Make an exact copy of all the entries, with the pictures left out.

> GIVEN RECORDS:
*-*-*
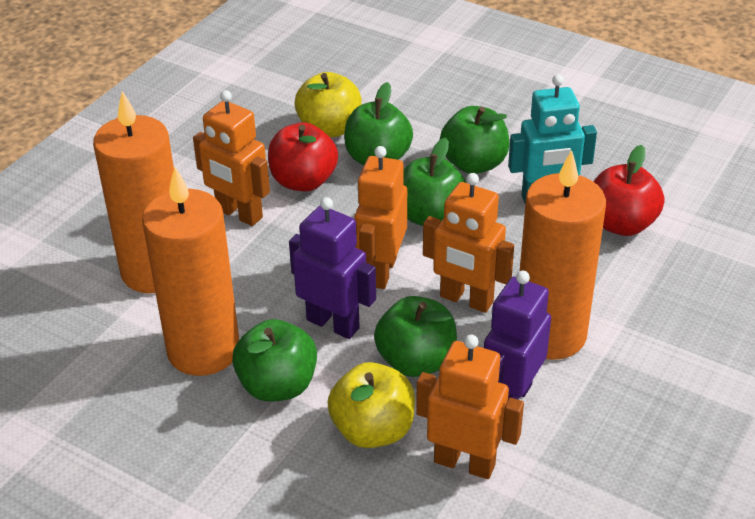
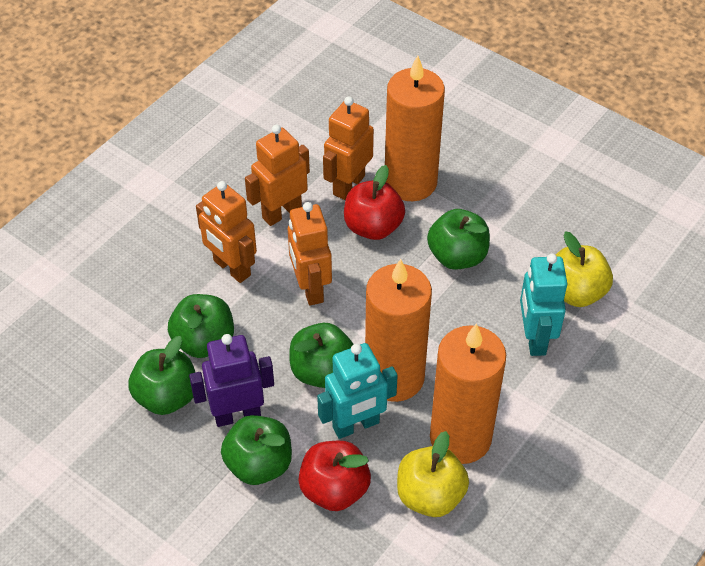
purple robot: 2 -> 1
turquoise robot: 1 -> 2

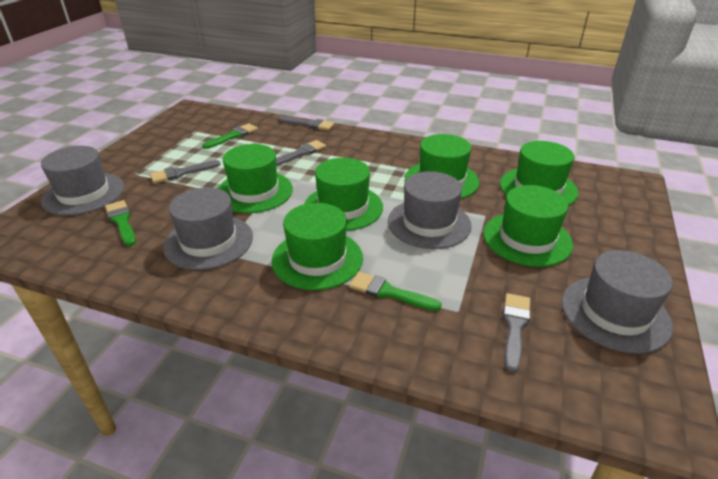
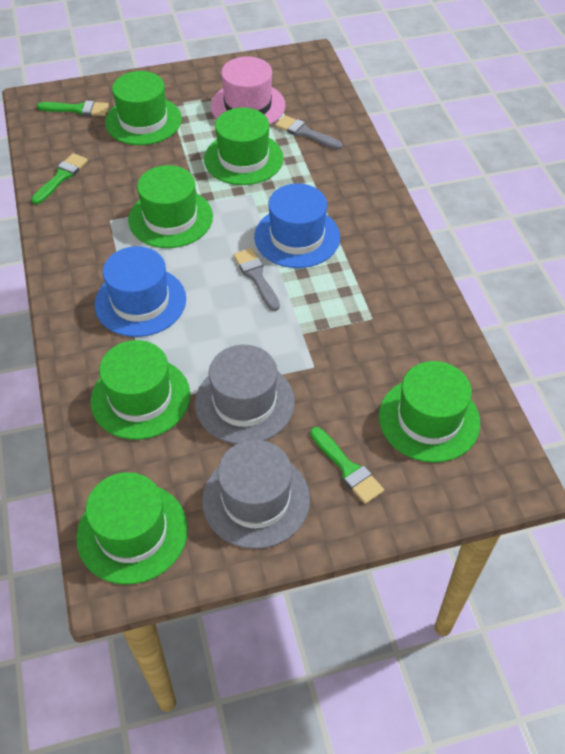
blue hat: 0 -> 2
grey brush: 4 -> 2
grey hat: 4 -> 2
pink hat: 0 -> 1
*-*-*
> RESULT:
purple robot: 2 -> 1
turquoise robot: 1 -> 2

blue hat: 0 -> 2
grey brush: 4 -> 2
grey hat: 4 -> 2
pink hat: 0 -> 1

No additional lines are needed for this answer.